(Image sequences with shape edits)
···
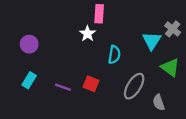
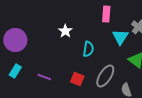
pink rectangle: (99, 14) -> (106, 14), moved
purple circle: (29, 44) -> (15, 40), size x1.5
red square: (91, 84) -> (77, 79), moved

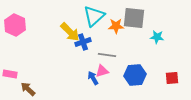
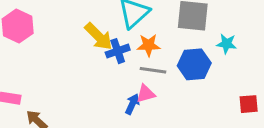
orange star: (116, 26) -> (149, 45), moved
blue hexagon: (135, 75) -> (194, 64), moved
blue arrow: (93, 78) -> (132, 104), turned 56

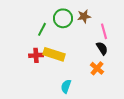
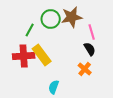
brown star: (84, 16) -> (72, 17), size x1.5
yellow rectangle: (54, 54) -> (42, 55), turned 35
red cross: (36, 55) -> (24, 56), size x1.5

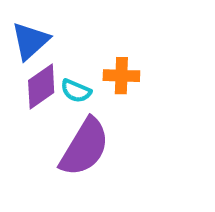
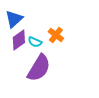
orange cross: (121, 76) -> (56, 35), turned 35

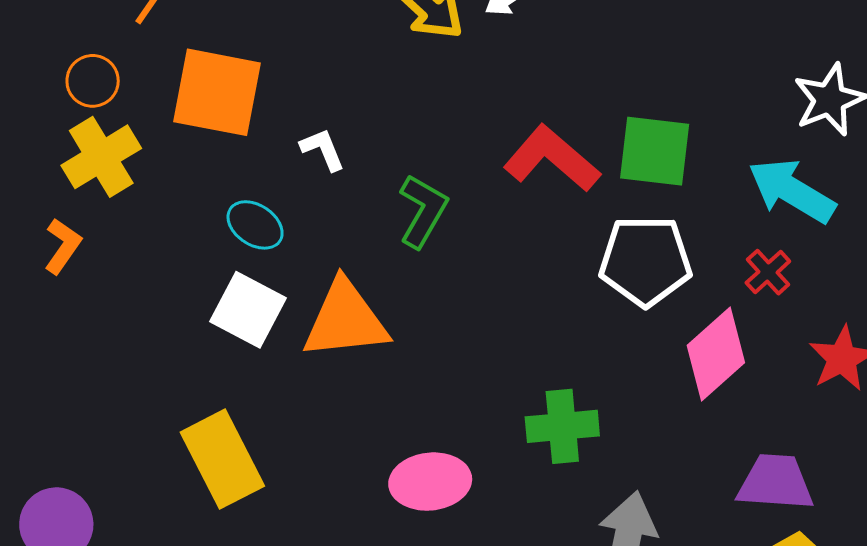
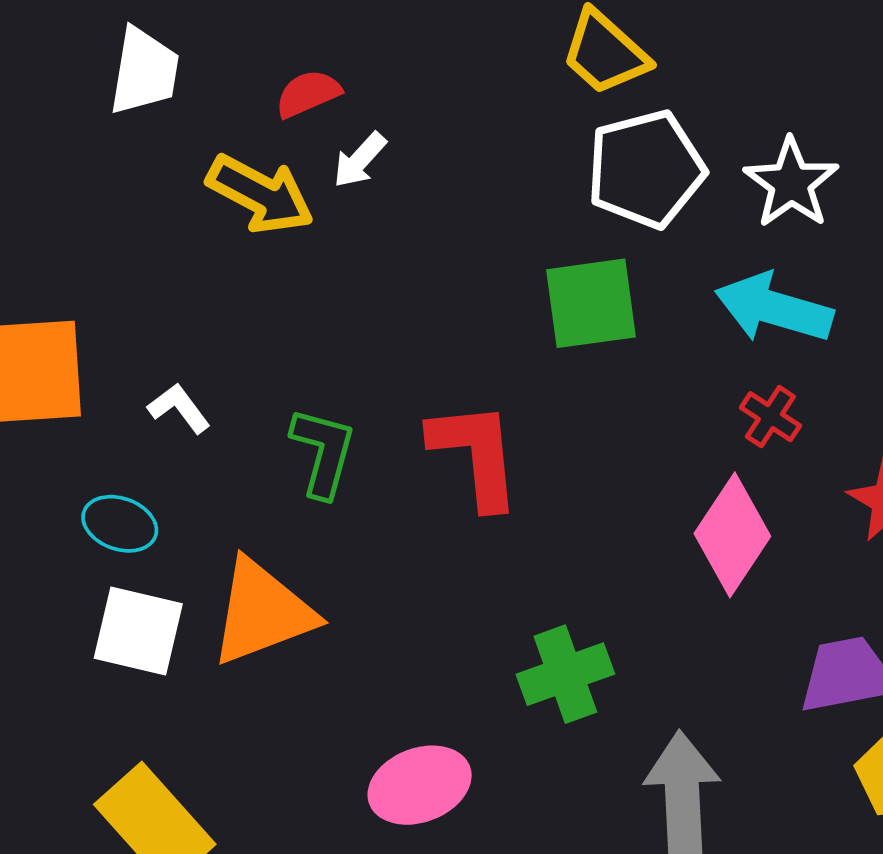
red L-shape: (552, 159) -> (476, 455), moved, turned 58
white pentagon: (645, 261) -> (646, 169), moved

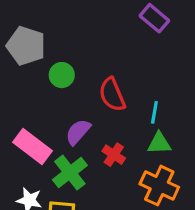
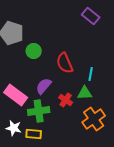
green triangle: (159, 143) -> (85, 93), moved
green cross: (70, 173) -> (39, 111), turned 30
orange cross: (159, 186) -> (94, 119), turned 30

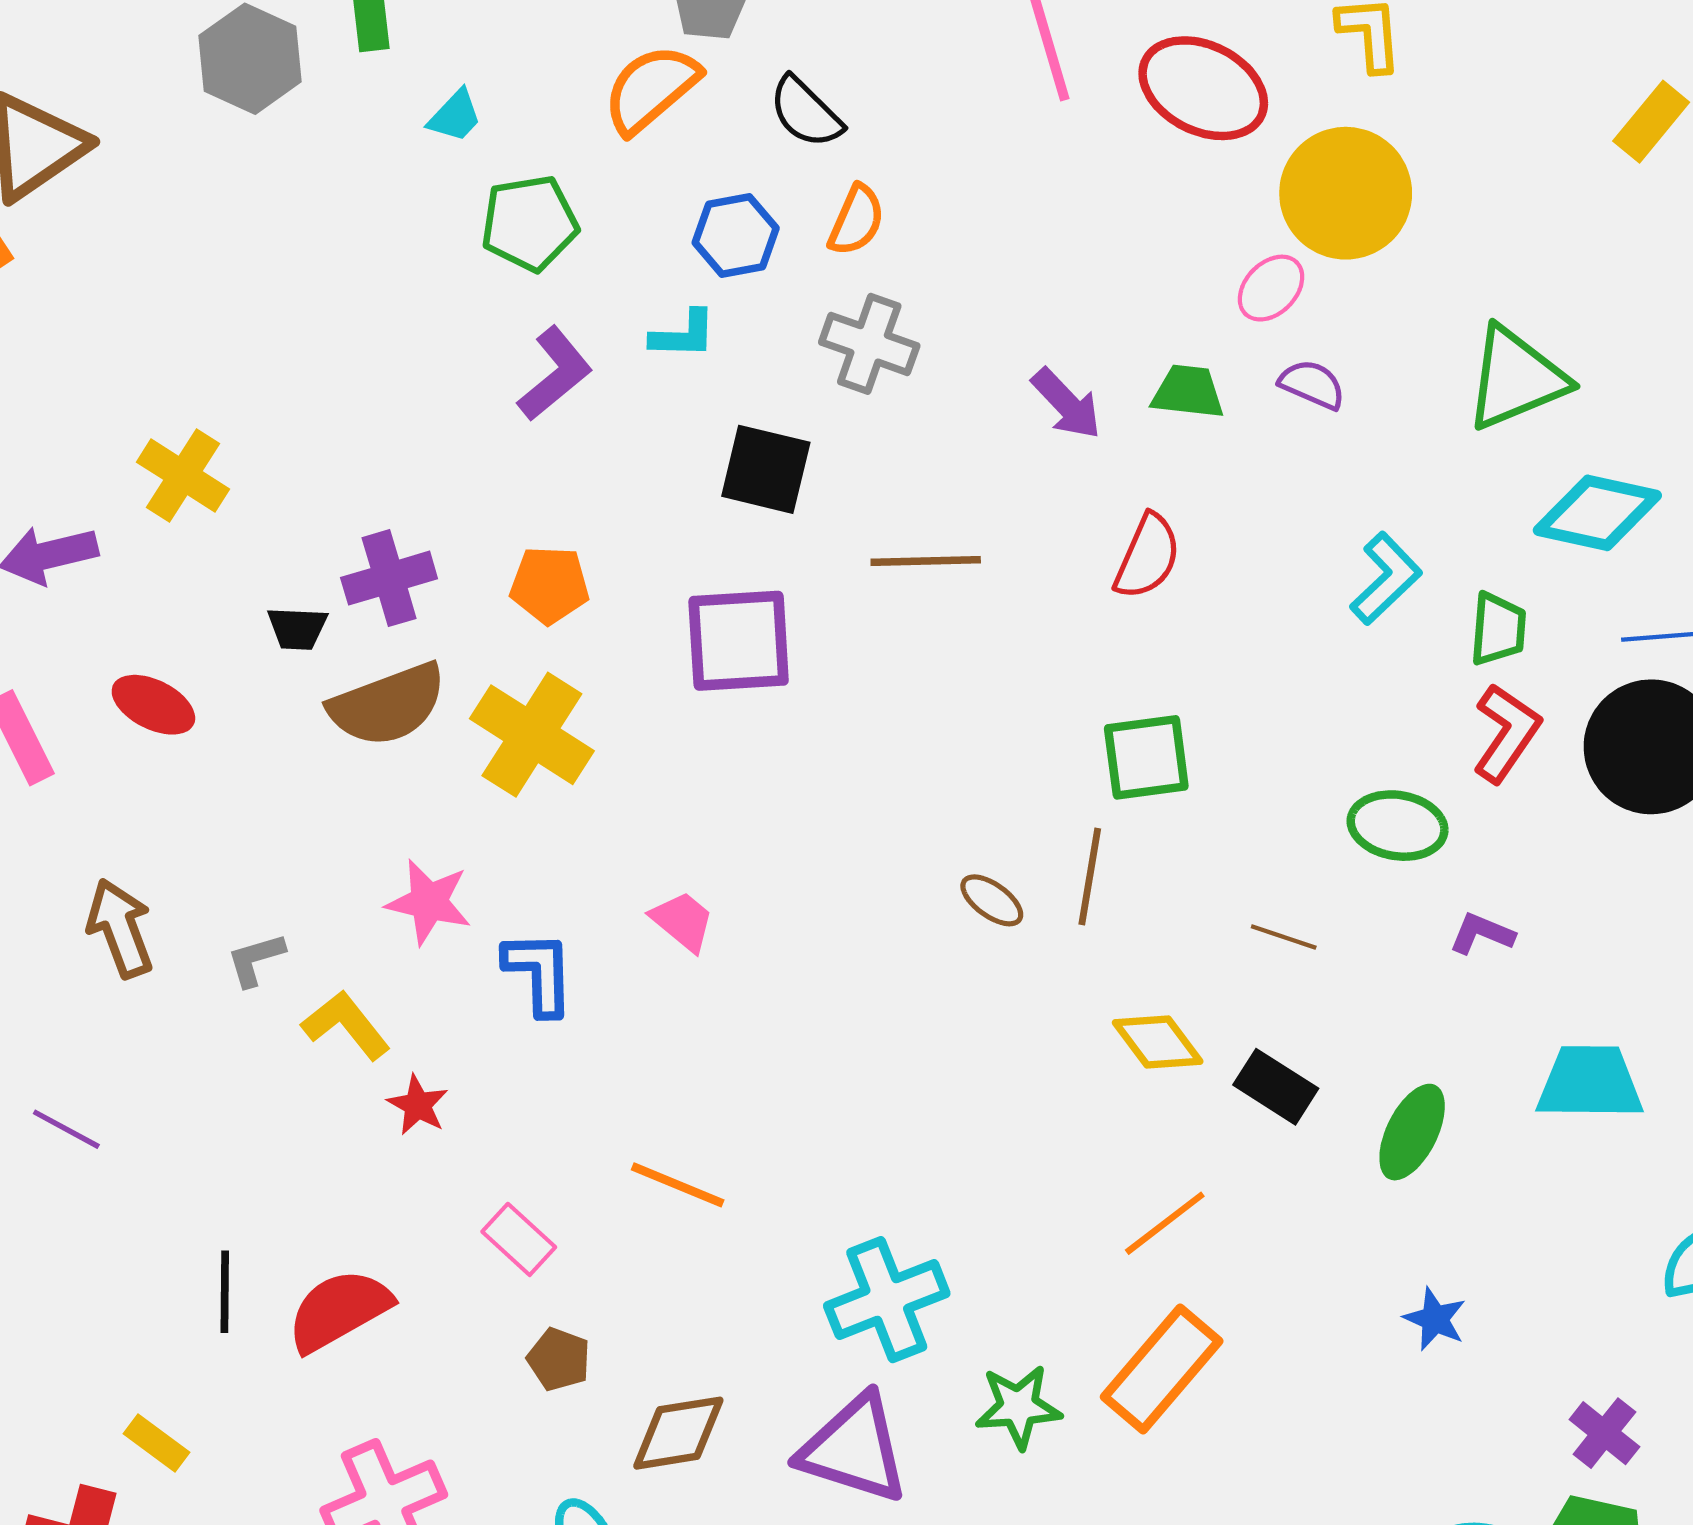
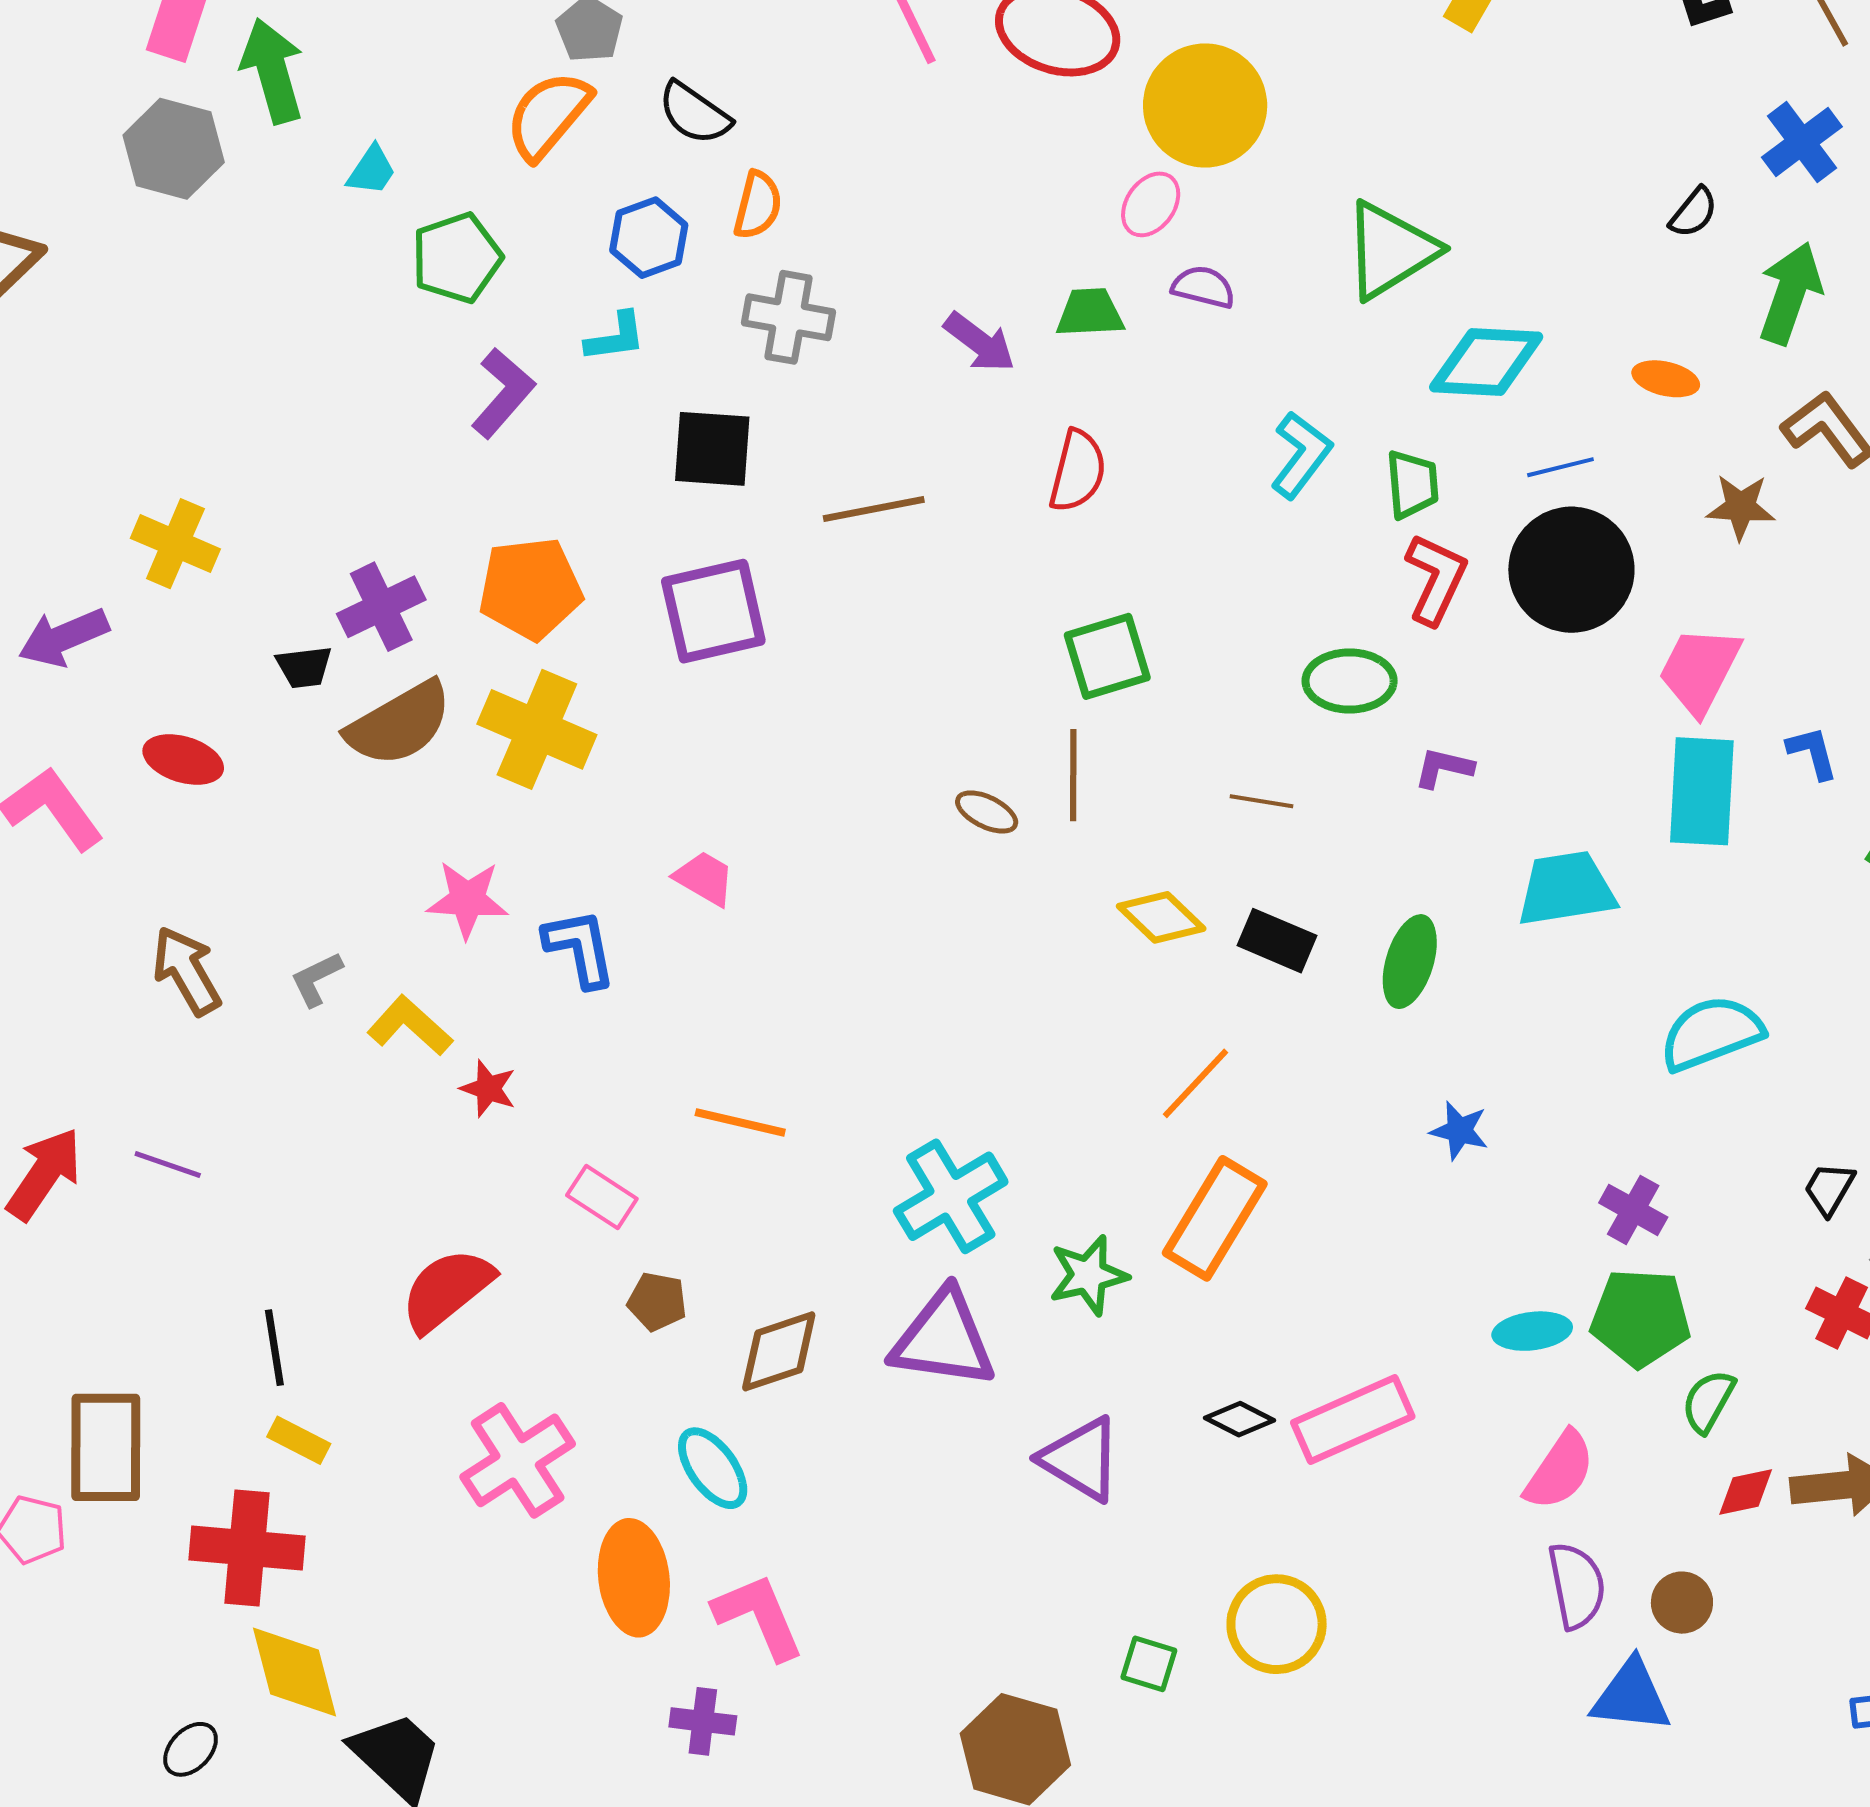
orange pentagon: (550, 585) -> (530, 589), size x1.4
black line: (225, 1292) -> (274, 1348), moved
···
**PROBLEM REQUIREMENTS**
The expected output is the lines above from the one containing "orange star: (116, 26) -> (149, 45), moved" to the one containing "green cross: (70, 173)", both ends included, reproduced exactly with every picture left out.

**YOUR RESPONSE**
orange star: (116, 26) -> (149, 45), moved
blue hexagon: (135, 75) -> (194, 64), moved
blue arrow: (93, 78) -> (132, 104), turned 56

brown star: (84, 16) -> (72, 17), size x1.5
yellow rectangle: (54, 54) -> (42, 55), turned 35
red cross: (36, 55) -> (24, 56), size x1.5

orange cross: (121, 76) -> (56, 35), turned 35

red L-shape: (552, 159) -> (476, 455), moved, turned 58
white pentagon: (645, 261) -> (646, 169), moved

green triangle: (159, 143) -> (85, 93), moved
green cross: (70, 173) -> (39, 111), turned 30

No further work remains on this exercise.